DATA RECORDS: Begin

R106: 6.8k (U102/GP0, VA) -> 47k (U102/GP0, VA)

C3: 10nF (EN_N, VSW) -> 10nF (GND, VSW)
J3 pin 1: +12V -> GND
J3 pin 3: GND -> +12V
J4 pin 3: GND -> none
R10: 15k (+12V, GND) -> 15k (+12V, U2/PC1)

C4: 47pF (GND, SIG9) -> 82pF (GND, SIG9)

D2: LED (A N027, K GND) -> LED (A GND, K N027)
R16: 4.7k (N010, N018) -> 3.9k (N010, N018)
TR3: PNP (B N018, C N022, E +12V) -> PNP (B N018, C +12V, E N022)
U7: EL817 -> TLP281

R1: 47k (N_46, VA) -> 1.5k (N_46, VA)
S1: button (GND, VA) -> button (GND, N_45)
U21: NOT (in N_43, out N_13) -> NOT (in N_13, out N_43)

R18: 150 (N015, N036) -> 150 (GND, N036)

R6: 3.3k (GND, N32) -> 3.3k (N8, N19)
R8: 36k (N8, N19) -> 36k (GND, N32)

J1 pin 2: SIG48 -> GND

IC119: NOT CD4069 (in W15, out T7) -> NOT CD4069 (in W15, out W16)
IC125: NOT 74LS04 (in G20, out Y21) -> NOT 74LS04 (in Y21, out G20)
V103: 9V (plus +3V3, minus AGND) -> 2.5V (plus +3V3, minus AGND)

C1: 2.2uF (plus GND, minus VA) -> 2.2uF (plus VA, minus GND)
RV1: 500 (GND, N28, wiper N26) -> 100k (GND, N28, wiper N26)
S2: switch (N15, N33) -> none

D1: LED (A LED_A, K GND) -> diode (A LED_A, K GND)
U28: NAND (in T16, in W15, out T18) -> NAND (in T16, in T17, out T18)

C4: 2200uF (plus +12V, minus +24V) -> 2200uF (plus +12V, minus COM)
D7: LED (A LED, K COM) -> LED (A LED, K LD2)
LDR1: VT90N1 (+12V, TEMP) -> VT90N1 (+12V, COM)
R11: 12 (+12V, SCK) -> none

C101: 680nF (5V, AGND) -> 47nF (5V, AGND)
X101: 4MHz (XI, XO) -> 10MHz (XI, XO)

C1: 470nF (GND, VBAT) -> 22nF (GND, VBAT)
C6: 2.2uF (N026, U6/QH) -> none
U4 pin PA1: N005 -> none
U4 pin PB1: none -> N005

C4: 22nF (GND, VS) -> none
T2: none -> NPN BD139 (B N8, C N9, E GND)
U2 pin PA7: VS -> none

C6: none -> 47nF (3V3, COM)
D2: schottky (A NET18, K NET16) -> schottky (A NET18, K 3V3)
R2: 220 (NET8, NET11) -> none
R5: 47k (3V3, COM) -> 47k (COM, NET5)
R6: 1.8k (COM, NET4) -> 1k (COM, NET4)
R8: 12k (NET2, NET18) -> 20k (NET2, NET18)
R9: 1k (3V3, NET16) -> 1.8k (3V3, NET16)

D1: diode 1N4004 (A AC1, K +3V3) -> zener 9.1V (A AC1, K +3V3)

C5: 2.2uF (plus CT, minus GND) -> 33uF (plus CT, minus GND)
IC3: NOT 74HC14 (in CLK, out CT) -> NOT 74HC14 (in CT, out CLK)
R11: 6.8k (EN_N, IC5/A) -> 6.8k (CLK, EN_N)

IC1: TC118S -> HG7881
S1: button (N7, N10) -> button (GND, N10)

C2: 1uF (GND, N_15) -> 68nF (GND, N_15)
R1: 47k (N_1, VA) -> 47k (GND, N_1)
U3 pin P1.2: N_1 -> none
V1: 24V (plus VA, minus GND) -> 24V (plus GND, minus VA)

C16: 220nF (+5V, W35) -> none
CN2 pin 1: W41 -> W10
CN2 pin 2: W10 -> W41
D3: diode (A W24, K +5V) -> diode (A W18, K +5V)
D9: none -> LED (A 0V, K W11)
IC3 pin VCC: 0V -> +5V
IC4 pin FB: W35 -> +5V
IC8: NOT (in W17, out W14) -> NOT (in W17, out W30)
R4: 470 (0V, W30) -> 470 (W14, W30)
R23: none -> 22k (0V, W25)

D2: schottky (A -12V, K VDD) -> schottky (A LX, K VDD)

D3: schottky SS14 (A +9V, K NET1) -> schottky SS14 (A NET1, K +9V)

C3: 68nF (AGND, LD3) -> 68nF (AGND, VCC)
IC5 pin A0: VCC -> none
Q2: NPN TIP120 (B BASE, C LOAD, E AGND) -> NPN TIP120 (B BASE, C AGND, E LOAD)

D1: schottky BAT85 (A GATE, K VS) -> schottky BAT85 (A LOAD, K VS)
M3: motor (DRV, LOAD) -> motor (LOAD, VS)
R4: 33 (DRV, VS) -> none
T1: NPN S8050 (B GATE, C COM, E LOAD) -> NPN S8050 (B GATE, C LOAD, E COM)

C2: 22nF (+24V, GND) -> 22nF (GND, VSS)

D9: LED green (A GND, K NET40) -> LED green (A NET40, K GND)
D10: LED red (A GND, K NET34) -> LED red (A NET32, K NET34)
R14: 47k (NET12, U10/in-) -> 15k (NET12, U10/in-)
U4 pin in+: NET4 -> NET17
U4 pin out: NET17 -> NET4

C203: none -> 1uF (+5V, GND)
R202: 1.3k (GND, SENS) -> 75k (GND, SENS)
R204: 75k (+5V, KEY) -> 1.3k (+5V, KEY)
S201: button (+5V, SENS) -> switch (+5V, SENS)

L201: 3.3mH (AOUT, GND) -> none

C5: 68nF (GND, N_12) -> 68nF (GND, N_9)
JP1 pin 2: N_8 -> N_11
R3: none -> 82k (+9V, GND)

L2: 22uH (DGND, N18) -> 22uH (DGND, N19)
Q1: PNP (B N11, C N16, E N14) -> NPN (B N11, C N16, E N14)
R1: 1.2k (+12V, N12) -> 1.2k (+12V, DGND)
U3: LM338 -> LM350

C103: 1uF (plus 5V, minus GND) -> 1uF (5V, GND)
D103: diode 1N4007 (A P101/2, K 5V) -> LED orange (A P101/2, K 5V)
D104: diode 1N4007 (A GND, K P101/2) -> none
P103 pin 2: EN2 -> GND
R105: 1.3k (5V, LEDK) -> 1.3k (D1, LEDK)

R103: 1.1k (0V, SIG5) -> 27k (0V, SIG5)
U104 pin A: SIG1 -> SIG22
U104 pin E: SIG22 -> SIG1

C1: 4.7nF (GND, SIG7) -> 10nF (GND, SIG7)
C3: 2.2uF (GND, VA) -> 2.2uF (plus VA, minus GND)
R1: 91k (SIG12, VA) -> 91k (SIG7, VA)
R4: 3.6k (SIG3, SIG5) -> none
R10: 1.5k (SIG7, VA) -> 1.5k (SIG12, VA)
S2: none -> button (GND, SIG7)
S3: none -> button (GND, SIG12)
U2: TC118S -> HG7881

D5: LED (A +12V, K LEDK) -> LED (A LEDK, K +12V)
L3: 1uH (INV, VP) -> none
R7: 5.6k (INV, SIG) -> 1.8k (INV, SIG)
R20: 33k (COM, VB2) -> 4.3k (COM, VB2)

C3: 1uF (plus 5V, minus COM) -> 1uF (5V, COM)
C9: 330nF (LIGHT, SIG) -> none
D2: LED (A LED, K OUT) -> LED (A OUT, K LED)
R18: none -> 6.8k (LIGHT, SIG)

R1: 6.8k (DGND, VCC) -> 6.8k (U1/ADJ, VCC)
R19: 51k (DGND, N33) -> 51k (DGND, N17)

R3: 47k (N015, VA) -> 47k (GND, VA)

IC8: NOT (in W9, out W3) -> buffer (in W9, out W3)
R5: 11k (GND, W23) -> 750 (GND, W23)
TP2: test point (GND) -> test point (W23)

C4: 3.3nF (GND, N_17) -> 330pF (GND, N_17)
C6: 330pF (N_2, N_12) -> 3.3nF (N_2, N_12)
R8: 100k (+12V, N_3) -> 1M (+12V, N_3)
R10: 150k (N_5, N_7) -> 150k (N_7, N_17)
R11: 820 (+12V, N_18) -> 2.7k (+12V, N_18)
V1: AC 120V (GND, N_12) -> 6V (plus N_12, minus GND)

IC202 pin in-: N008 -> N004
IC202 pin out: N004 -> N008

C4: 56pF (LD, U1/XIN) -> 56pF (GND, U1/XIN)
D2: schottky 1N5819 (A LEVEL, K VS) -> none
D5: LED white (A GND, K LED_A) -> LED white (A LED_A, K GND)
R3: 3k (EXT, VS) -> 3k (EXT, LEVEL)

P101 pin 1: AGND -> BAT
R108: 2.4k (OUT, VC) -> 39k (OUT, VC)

DATA RECORDS: End

● **THE TASK**
Look above for the line holding "C6: none -> 47nF (3V3, COM)" and the line holding "R202: 1.3k (GND, SENS) -> 75k (GND, SENS)", then output exactly those two lines and every line between them, nothing more.

● **RESPONSE BOX**
C6: none -> 47nF (3V3, COM)
D2: schottky (A NET18, K NET16) -> schottky (A NET18, K 3V3)
R2: 220 (NET8, NET11) -> none
R5: 47k (3V3, COM) -> 47k (COM, NET5)
R6: 1.8k (COM, NET4) -> 1k (COM, NET4)
R8: 12k (NET2, NET18) -> 20k (NET2, NET18)
R9: 1k (3V3, NET16) -> 1.8k (3V3, NET16)

D1: diode 1N4004 (A AC1, K +3V3) -> zener 9.1V (A AC1, K +3V3)

C5: 2.2uF (plus CT, minus GND) -> 33uF (plus CT, minus GND)
IC3: NOT 74HC14 (in CLK, out CT) -> NOT 74HC14 (in CT, out CLK)
R11: 6.8k (EN_N, IC5/A) -> 6.8k (CLK, EN_N)

IC1: TC118S -> HG7881
S1: button (N7, N10) -> button (GND, N10)

C2: 1uF (GND, N_15) -> 68nF (GND, N_15)
R1: 47k (N_1, VA) -> 47k (GND, N_1)
U3 pin P1.2: N_1 -> none
V1: 24V (plus VA, minus GND) -> 24V (plus GND, minus VA)

C16: 220nF (+5V, W35) -> none
CN2 pin 1: W41 -> W10
CN2 pin 2: W10 -> W41
D3: diode (A W24, K +5V) -> diode (A W18, K +5V)
D9: none -> LED (A 0V, K W11)
IC3 pin VCC: 0V -> +5V
IC4 pin FB: W35 -> +5V
IC8: NOT (in W17, out W14) -> NOT (in W17, out W30)
R4: 470 (0V, W30) -> 470 (W14, W30)
R23: none -> 22k (0V, W25)

D2: schottky (A -12V, K VDD) -> schottky (A LX, K VDD)

D3: schottky SS14 (A +9V, K NET1) -> schottky SS14 (A NET1, K +9V)

C3: 68nF (AGND, LD3) -> 68nF (AGND, VCC)
IC5 pin A0: VCC -> none
Q2: NPN TIP120 (B BASE, C LOAD, E AGND) -> NPN TIP120 (B BASE, C AGND, E LOAD)

D1: schottky BAT85 (A GATE, K VS) -> schottky BAT85 (A LOAD, K VS)
M3: motor (DRV, LOAD) -> motor (LOAD, VS)
R4: 33 (DRV, VS) -> none
T1: NPN S8050 (B GATE, C COM, E LOAD) -> NPN S8050 (B GATE, C LOAD, E COM)

C2: 22nF (+24V, GND) -> 22nF (GND, VSS)

D9: LED green (A GND, K NET40) -> LED green (A NET40, K GND)
D10: LED red (A GND, K NET34) -> LED red (A NET32, K NET34)
R14: 47k (NET12, U10/in-) -> 15k (NET12, U10/in-)
U4 pin in+: NET4 -> NET17
U4 pin out: NET17 -> NET4

C203: none -> 1uF (+5V, GND)
R202: 1.3k (GND, SENS) -> 75k (GND, SENS)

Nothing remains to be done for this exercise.